##### INFORMATION SHOWN
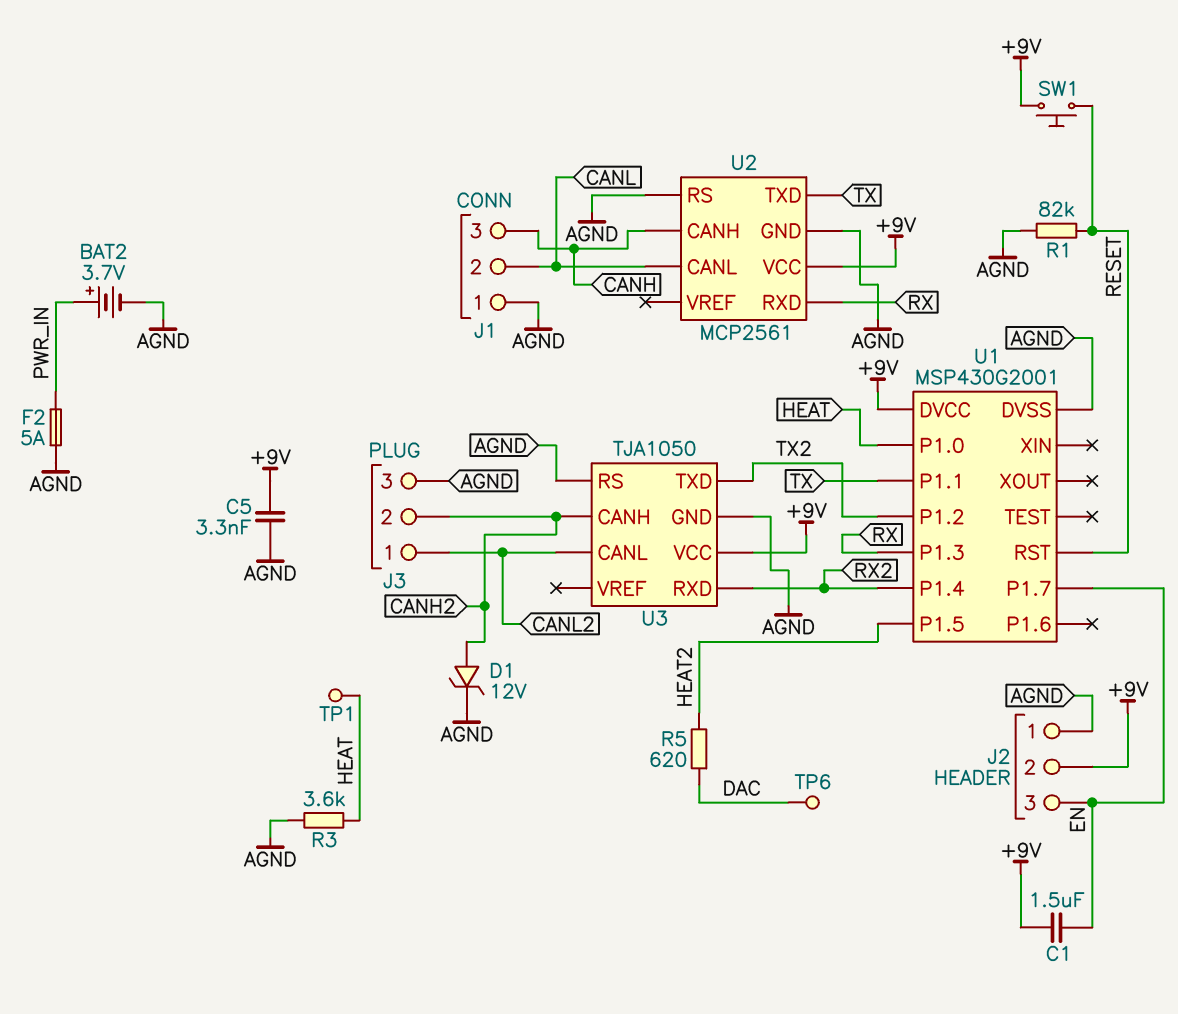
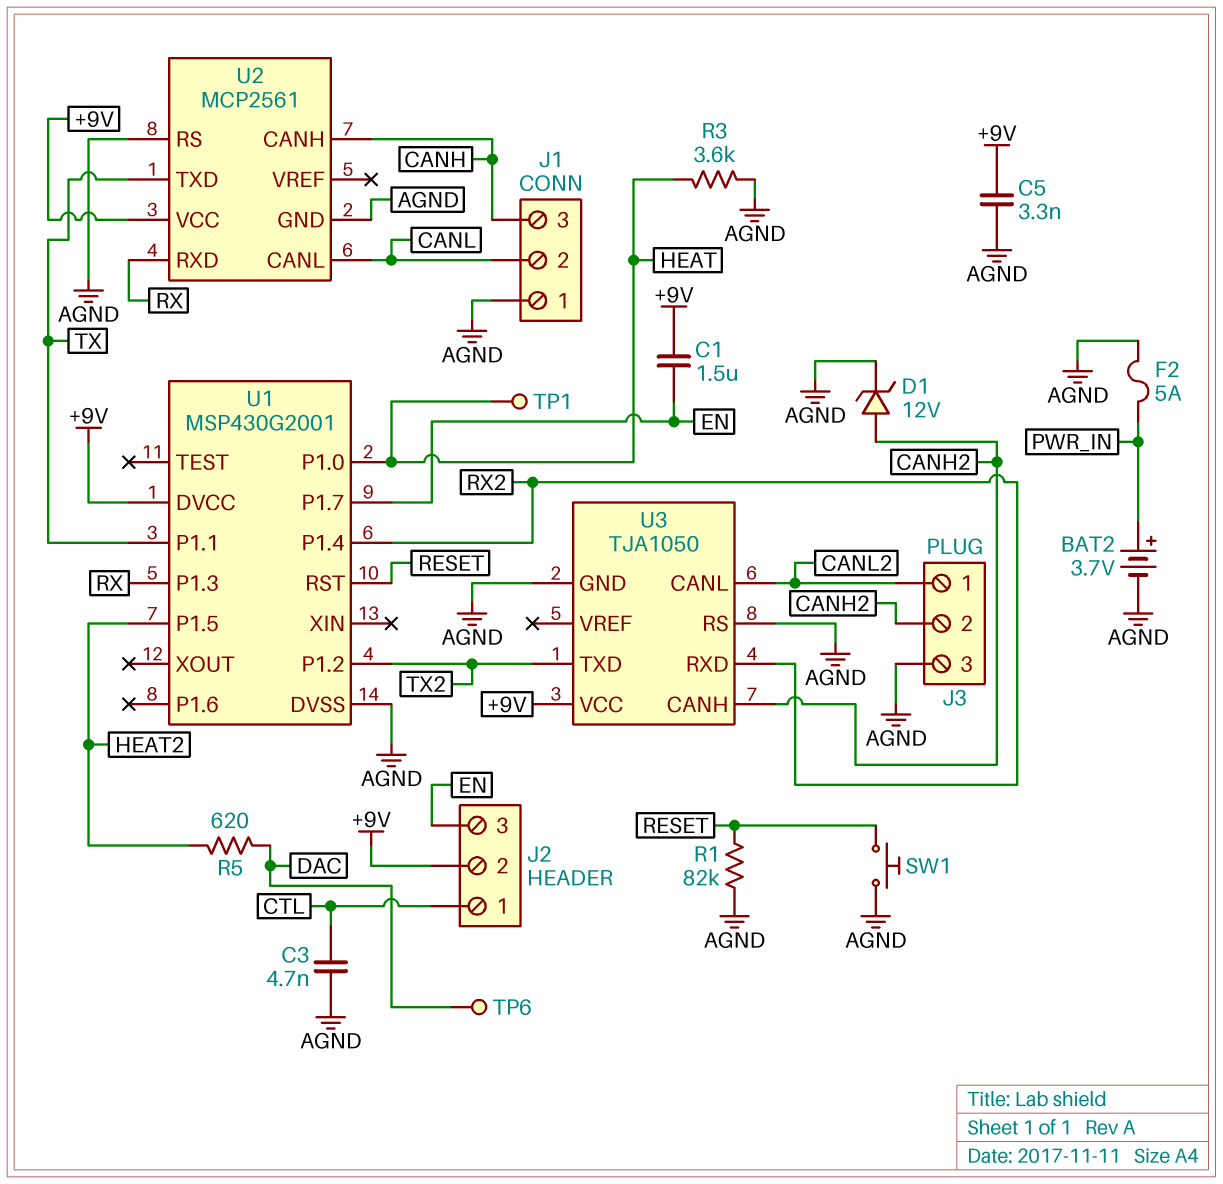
C3: none -> 4.7nF (AGND, CTL)
J2 pin 1: AGND -> CTL
SW1: button (+9V, RESET) -> button (AGND, RESET)

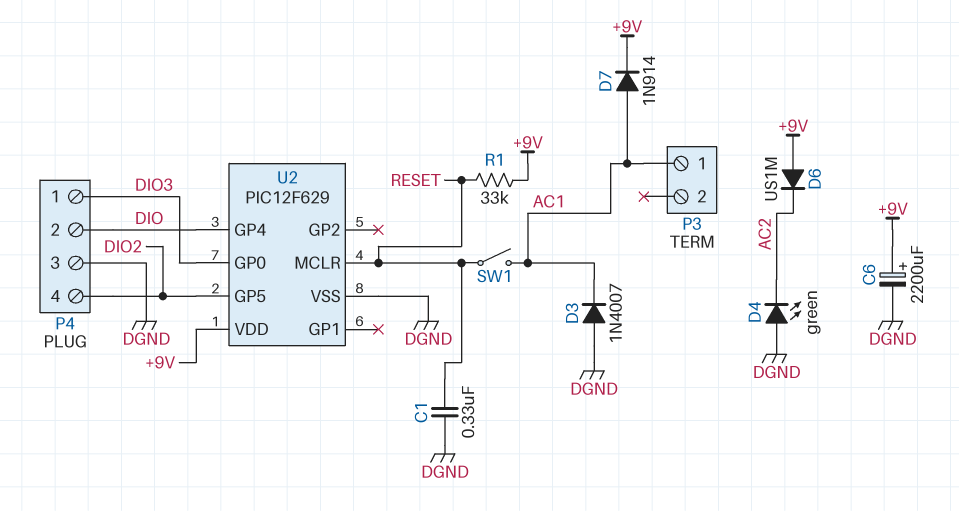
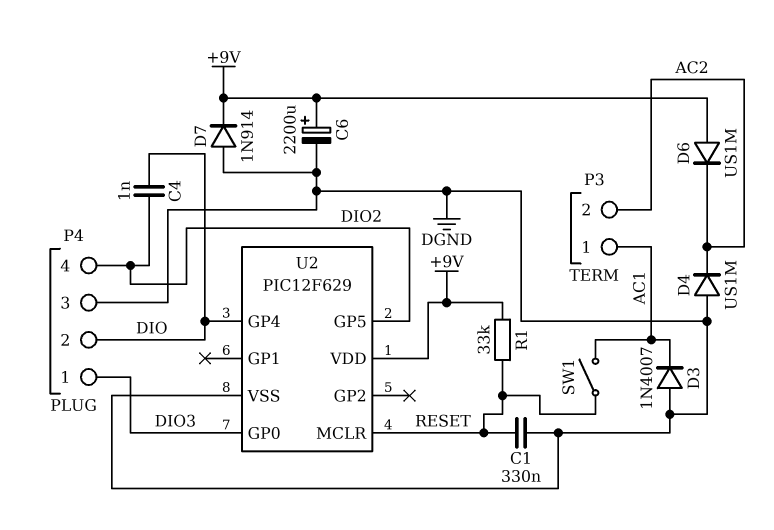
C4: none -> 1nF (DIO, DIO2)
D4: LED green (A DGND, K AC2) -> diode US1M (A DGND, K AC2)
D7: diode 1N914 (A AC1, K +9V) -> diode 1N914 (A DGND, K +9V)
P3 pin 2: none -> AC2

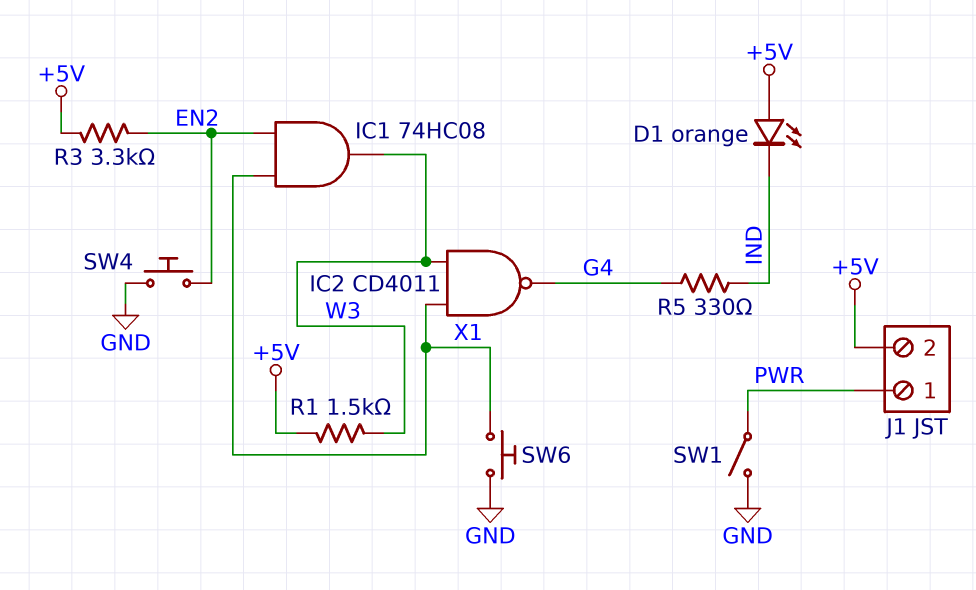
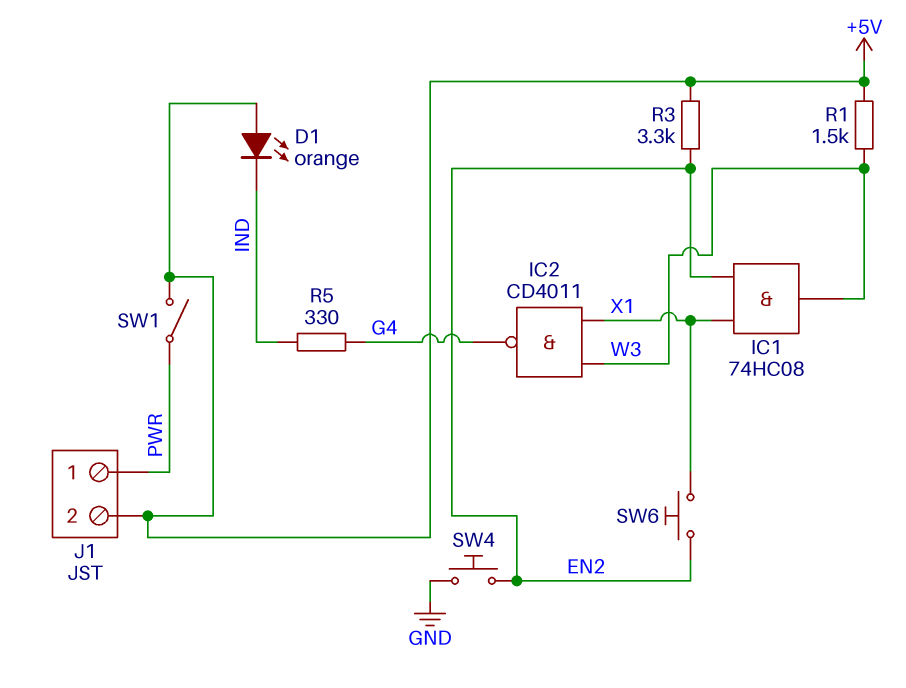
SW1: switch (GND, PWR) -> switch (+5V, PWR)
SW6: button (GND, X1) -> button (EN2, X1)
##########
▶ _TASK PROMPT_:
Only the lines from the one containing "D4: LED green" through the last line of the data may appear in the answer, each given again exactly and with pictures left out.

▶ _OUTPUT OF THE EXERCISE_:
D4: LED green (A DGND, K AC2) -> diode US1M (A DGND, K AC2)
D7: diode 1N914 (A AC1, K +9V) -> diode 1N914 (A DGND, K +9V)
P3 pin 2: none -> AC2

SW1: switch (GND, PWR) -> switch (+5V, PWR)
SW6: button (GND, X1) -> button (EN2, X1)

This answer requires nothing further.